Extracted data Block Start
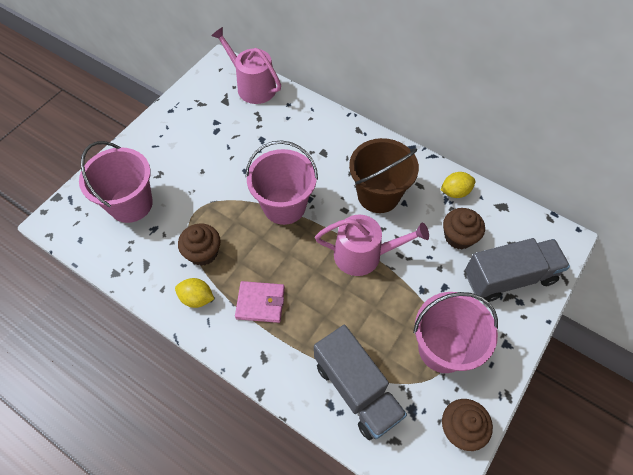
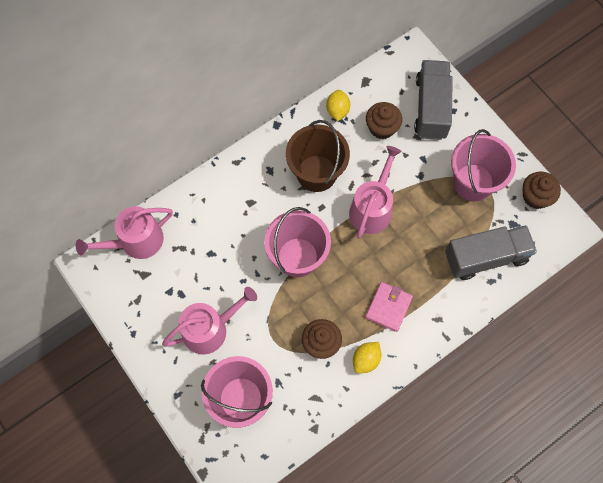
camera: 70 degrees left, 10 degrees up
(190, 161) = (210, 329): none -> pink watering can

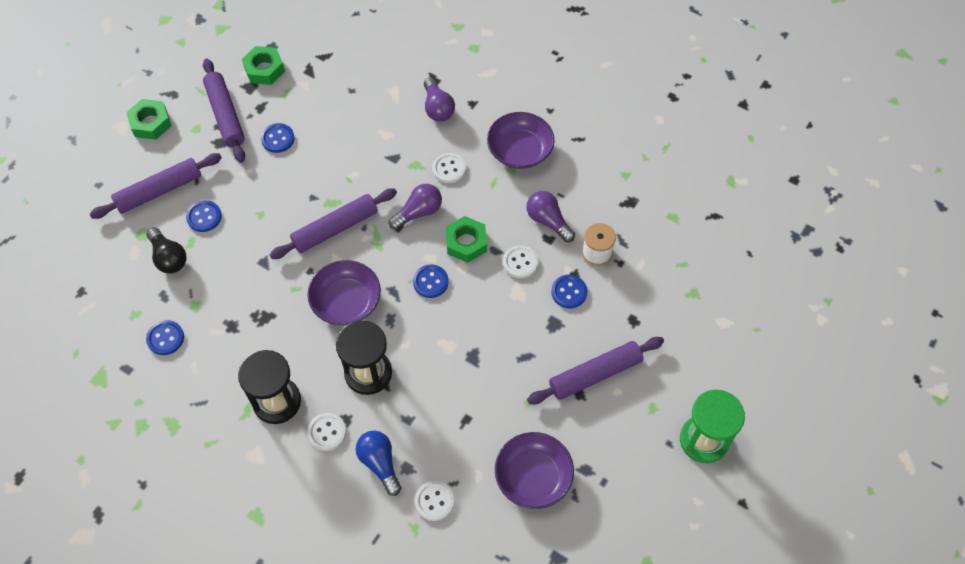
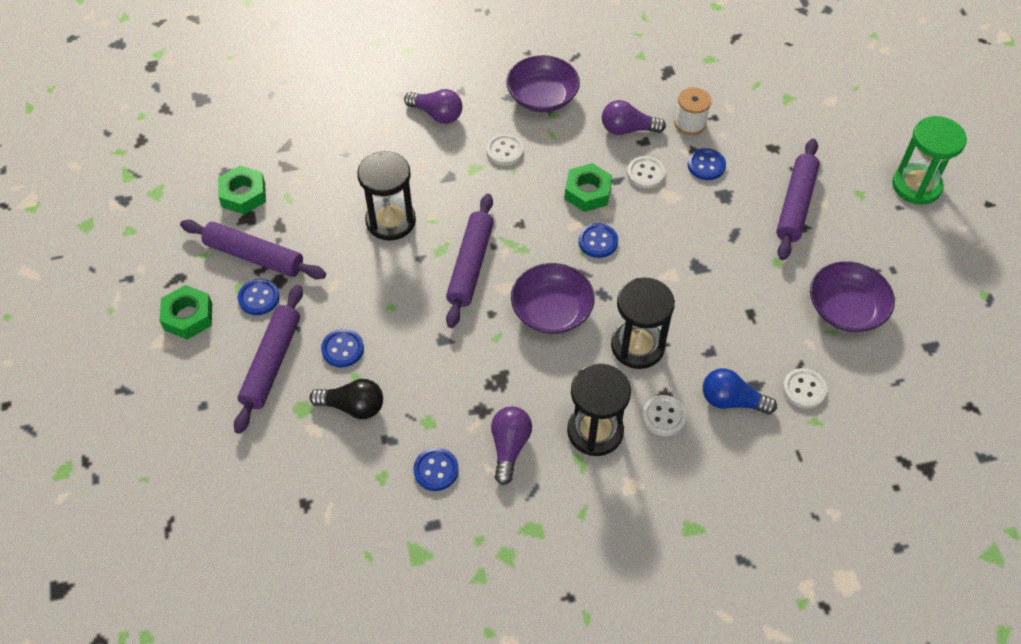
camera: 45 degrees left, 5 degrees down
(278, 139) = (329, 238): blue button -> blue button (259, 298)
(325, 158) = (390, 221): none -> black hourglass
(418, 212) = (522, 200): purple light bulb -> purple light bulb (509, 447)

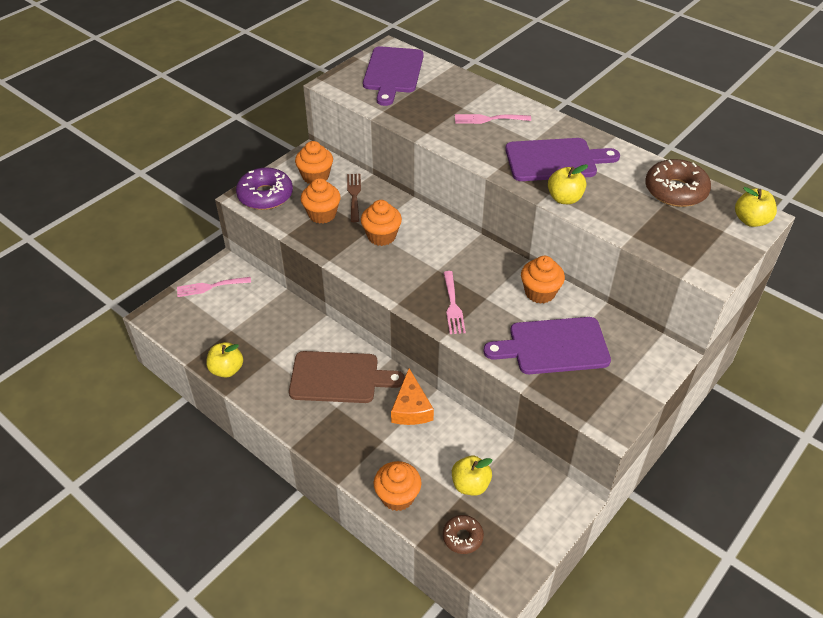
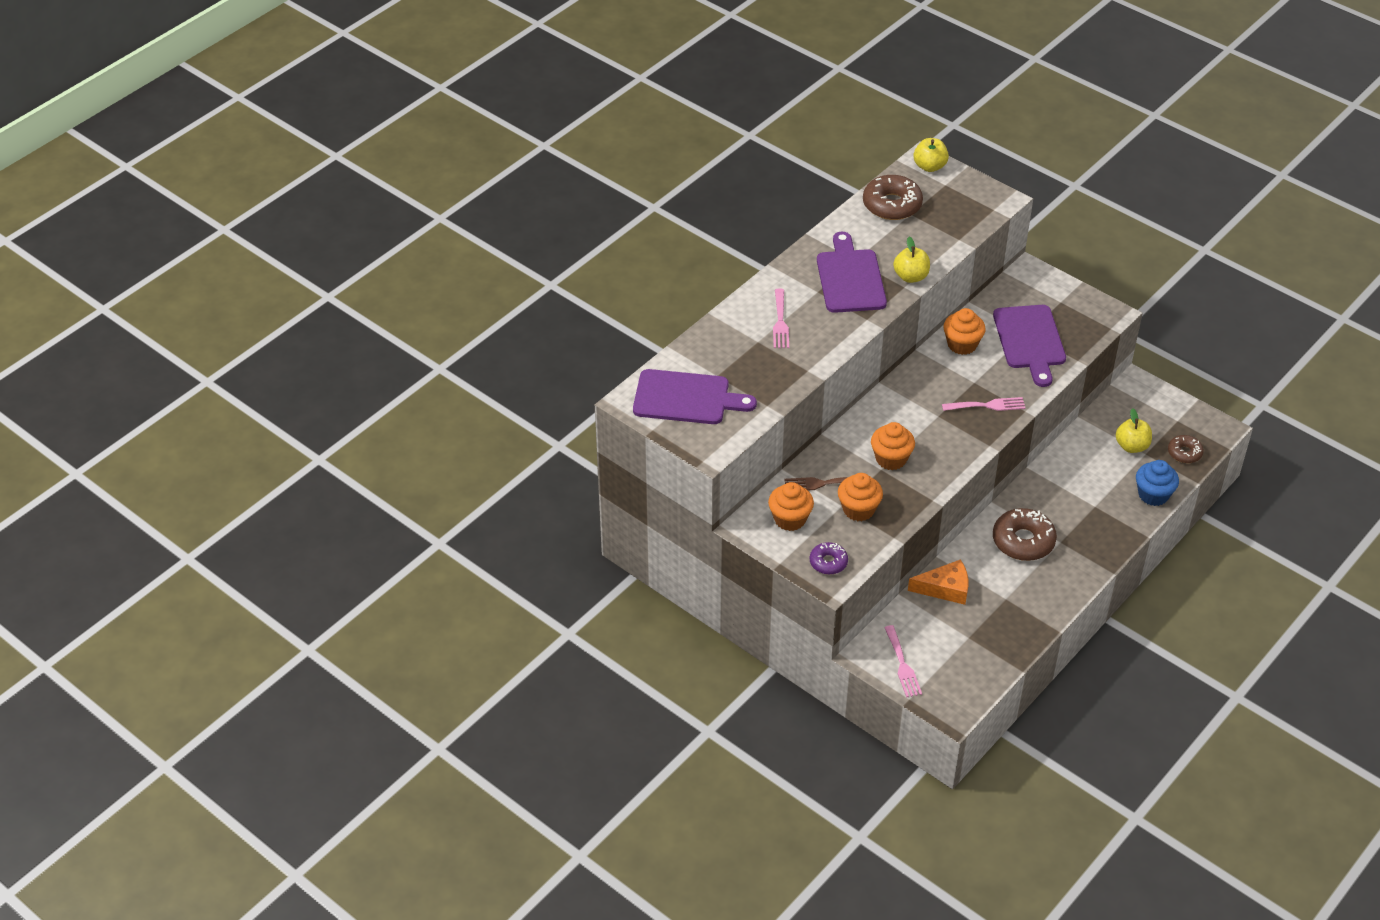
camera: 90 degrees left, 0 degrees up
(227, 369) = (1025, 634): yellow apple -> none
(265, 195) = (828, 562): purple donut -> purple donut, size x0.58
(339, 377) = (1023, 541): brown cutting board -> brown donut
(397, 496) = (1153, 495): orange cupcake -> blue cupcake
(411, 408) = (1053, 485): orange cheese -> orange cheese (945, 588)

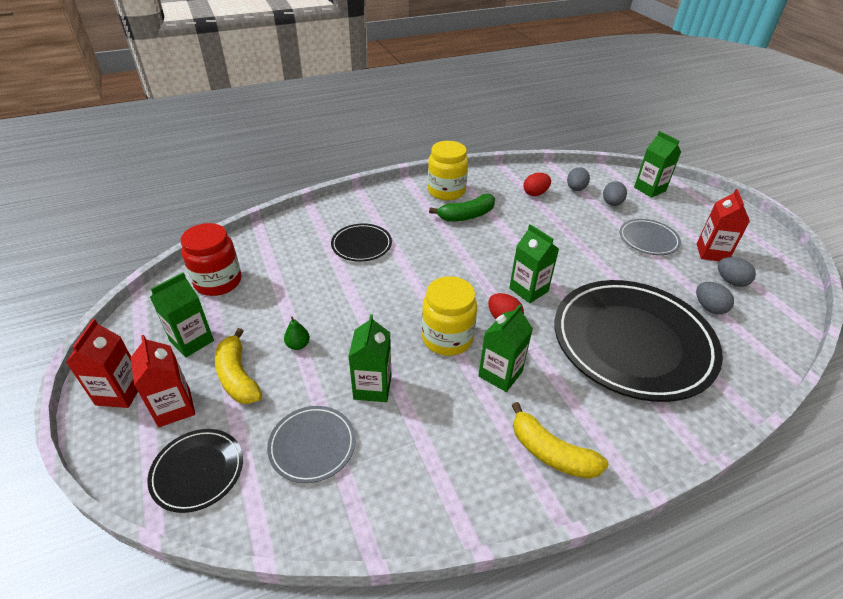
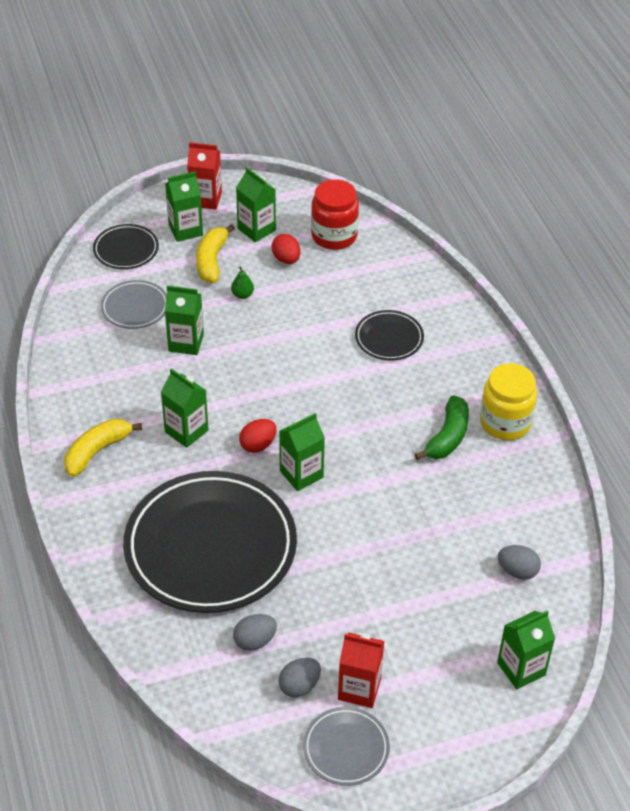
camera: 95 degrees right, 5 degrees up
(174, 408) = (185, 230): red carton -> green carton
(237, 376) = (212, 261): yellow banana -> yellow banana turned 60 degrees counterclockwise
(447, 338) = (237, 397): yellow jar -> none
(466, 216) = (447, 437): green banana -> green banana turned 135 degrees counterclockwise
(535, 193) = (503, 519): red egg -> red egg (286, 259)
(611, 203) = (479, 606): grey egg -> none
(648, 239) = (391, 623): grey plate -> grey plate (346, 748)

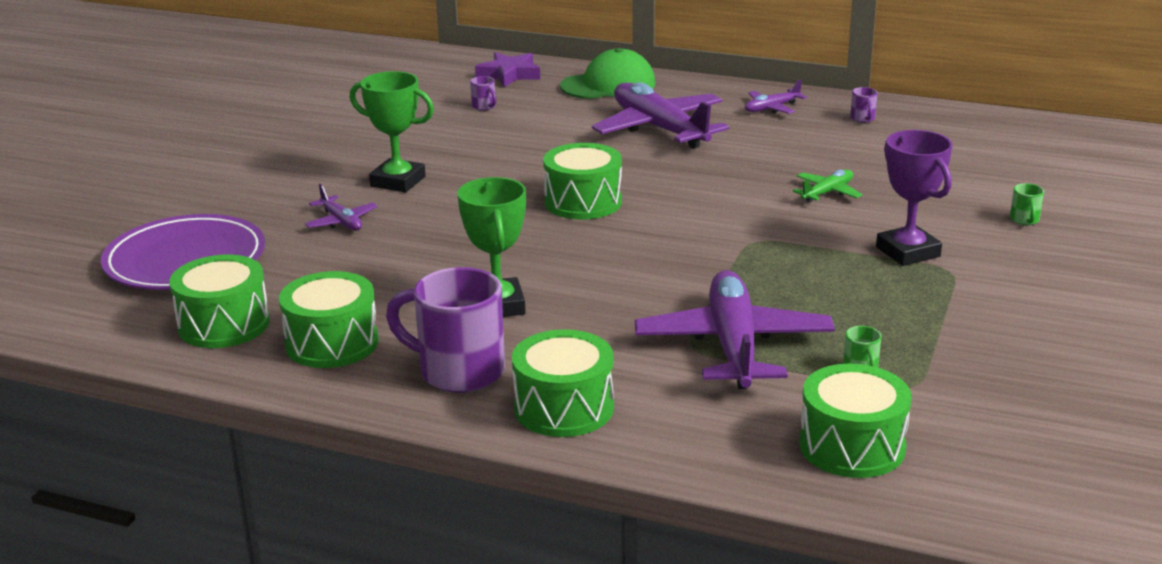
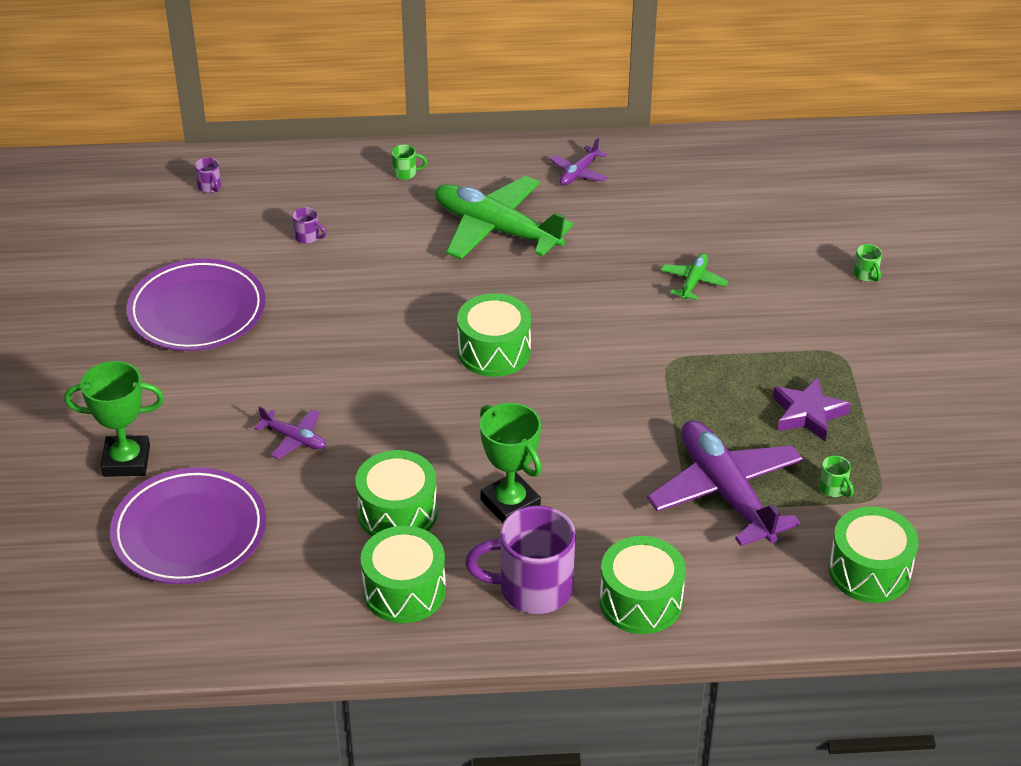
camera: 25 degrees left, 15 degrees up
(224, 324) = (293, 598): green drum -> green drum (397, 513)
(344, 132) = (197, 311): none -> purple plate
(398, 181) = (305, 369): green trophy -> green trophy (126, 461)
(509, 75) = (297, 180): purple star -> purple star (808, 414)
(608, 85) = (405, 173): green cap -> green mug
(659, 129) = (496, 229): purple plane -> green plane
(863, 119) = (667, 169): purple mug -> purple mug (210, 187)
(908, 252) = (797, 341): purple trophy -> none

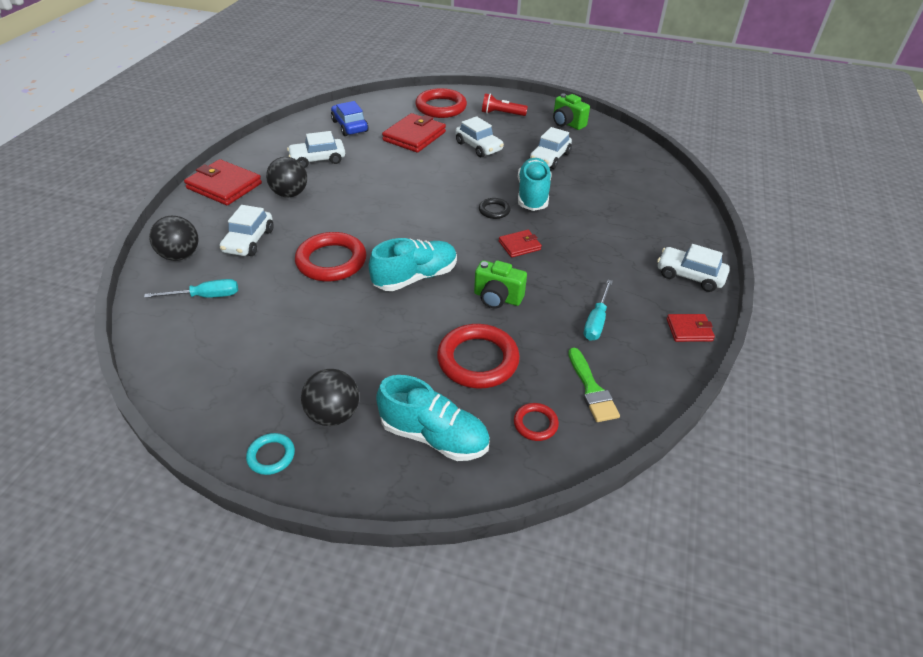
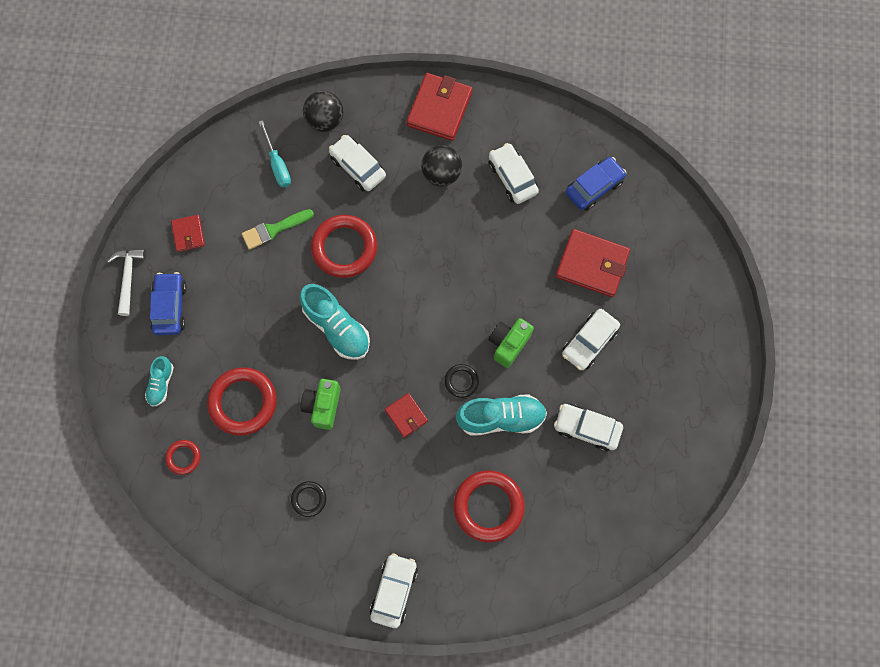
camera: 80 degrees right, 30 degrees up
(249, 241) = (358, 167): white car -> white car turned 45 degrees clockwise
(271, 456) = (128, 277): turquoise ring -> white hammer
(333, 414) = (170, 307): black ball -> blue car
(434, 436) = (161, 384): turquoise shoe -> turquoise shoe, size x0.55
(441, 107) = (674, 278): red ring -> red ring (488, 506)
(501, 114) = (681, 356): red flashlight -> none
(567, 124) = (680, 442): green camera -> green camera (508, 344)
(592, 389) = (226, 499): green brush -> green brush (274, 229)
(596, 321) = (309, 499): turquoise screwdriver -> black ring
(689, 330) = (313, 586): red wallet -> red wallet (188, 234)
Extracted data Block End
#### [Exercise directions]
Give again, word for word, only the lines that run from the top of the data above through the line with "(466, 216) = (447, 437): green". Drop the pictures.

#### [Task answer]
camera: 70 degrees left, 10 degrees up
(190, 161) = (210, 329): none -> pink watering can

camera: 45 degrees left, 5 degrees down
(278, 139) = (329, 238): blue button -> blue button (259, 298)
(325, 158) = (390, 221): none -> black hourglass
(418, 212) = (522, 200): purple light bulb -> purple light bulb (509, 447)

camera: 90 degrees left, 0 degrees up
(227, 369) = (1025, 634): yellow apple -> none
(265, 195) = (828, 562): purple donut -> purple donut, size x0.58
(339, 377) = (1023, 541): brown cutting board -> brown donut
(397, 496) = (1153, 495): orange cupcake -> blue cupcake
(411, 408) = (1053, 485): orange cheese -> orange cheese (945, 588)

camera: 95 degrees right, 5 degrees up
(174, 408) = (185, 230): red carton -> green carton
(237, 376) = (212, 261): yellow banana -> yellow banana turned 60 degrees counterclockwise
(447, 338) = (237, 397): yellow jar -> none
(466, 216) = (447, 437): green banana -> green banana turned 135 degrees counterclockwise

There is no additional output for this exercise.